Edit difference data
————

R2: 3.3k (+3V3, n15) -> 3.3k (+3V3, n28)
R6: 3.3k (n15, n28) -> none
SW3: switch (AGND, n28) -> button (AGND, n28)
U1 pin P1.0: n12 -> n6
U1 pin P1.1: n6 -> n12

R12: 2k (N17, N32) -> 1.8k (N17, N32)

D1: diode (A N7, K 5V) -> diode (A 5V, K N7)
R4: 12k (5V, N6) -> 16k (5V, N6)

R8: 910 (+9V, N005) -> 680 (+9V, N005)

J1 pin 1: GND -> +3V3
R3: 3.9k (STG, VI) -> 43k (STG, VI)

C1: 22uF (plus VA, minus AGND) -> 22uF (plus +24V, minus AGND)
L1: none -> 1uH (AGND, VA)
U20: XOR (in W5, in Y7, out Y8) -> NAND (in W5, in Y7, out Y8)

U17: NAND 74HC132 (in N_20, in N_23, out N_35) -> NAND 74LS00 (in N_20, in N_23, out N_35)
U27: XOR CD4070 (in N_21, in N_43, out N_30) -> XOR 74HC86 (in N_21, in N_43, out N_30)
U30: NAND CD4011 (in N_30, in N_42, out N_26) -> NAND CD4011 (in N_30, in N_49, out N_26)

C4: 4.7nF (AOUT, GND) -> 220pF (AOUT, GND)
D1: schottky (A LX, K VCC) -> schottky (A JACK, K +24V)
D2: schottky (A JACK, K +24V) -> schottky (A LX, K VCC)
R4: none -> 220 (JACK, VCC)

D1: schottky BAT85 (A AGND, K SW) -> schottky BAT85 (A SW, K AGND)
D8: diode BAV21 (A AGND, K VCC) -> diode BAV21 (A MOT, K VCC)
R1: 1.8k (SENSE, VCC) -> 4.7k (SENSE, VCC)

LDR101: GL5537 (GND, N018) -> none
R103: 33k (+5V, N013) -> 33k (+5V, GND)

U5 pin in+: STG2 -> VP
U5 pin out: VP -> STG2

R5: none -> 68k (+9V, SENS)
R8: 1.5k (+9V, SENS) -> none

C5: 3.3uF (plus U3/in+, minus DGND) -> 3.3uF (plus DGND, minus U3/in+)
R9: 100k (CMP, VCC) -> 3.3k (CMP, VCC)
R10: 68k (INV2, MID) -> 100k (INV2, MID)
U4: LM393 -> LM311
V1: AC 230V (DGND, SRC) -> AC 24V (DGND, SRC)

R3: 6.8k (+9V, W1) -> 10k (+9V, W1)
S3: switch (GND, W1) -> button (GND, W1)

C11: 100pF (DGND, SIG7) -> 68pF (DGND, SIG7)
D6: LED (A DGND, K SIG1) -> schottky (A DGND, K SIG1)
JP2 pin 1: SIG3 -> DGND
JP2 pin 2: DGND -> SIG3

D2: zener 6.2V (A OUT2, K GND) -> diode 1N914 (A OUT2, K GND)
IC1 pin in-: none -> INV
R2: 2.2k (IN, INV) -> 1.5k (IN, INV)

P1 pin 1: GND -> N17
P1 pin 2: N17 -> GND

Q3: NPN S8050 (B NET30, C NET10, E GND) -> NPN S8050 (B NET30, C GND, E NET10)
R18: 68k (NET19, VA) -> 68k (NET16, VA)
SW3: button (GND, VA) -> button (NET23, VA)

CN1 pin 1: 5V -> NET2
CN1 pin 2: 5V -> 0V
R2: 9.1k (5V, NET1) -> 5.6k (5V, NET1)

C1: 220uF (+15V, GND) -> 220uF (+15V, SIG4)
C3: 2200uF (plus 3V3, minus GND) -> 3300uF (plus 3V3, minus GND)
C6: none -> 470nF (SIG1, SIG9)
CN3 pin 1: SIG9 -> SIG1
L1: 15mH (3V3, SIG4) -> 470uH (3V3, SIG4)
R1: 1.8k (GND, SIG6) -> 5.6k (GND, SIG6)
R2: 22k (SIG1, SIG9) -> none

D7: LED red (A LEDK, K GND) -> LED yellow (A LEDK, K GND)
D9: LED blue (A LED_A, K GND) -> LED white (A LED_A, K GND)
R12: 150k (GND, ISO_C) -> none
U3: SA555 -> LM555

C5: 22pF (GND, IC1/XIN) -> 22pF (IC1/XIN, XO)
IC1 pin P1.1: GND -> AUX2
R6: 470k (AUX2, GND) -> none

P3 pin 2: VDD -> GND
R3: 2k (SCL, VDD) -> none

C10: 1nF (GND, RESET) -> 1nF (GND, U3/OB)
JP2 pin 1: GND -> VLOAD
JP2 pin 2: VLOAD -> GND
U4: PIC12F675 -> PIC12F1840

————

## EXERCISE:
Within the records above, count each line holding "minus". Write down only the number.

## WRITTEN RESPONSE:
3